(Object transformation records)
..............................
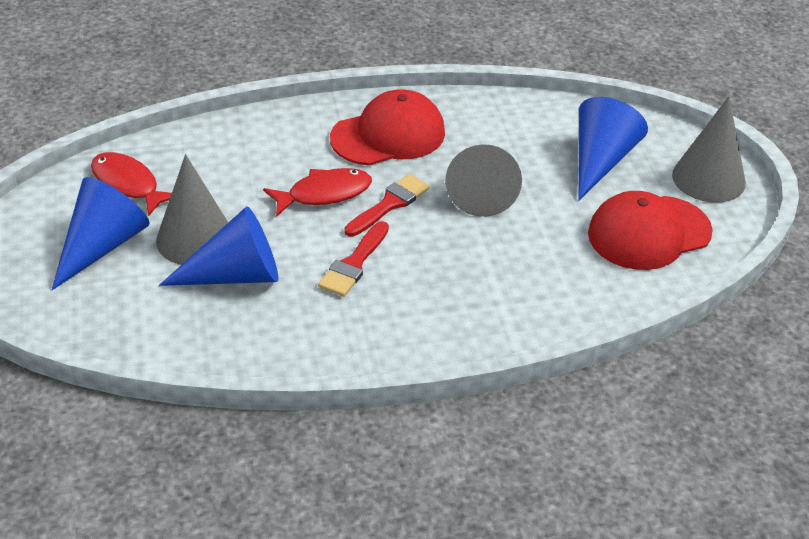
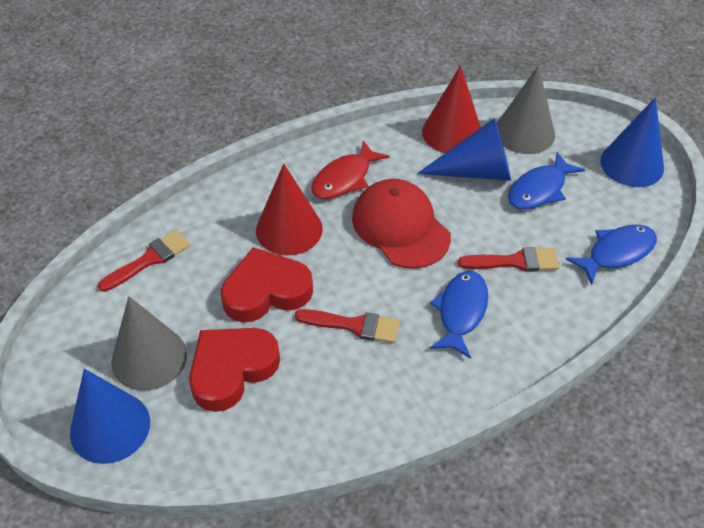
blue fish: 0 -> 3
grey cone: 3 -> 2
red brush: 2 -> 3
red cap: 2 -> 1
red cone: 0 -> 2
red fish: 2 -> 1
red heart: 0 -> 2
..............................
§ **What you are asked to do**
Return all the records exactly, excluding images.

§ **Solution to this exercise**
blue fish: 0 -> 3
grey cone: 3 -> 2
red brush: 2 -> 3
red cap: 2 -> 1
red cone: 0 -> 2
red fish: 2 -> 1
red heart: 0 -> 2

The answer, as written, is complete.